DATA BELOW:
◆ ◆ ◆ ◆

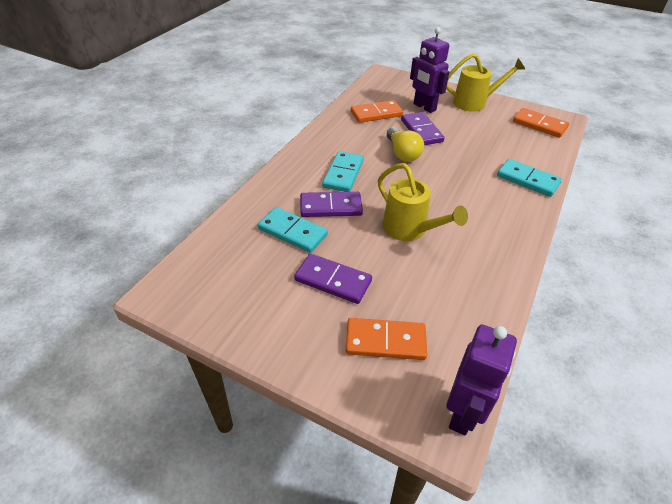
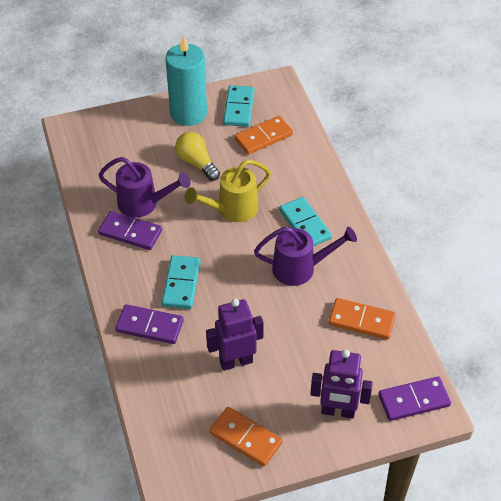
purple watering can: 0 -> 2
turquoise candle: 0 -> 1
yellow watering can: 2 -> 1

◆ ◆ ◆ ◆

PROBLEM TO SOLVE: Each line above is to be transcribed exactly, though its pictures are not.

RESULT FOR THIS EXERCISE:
purple watering can: 0 -> 2
turquoise candle: 0 -> 1
yellow watering can: 2 -> 1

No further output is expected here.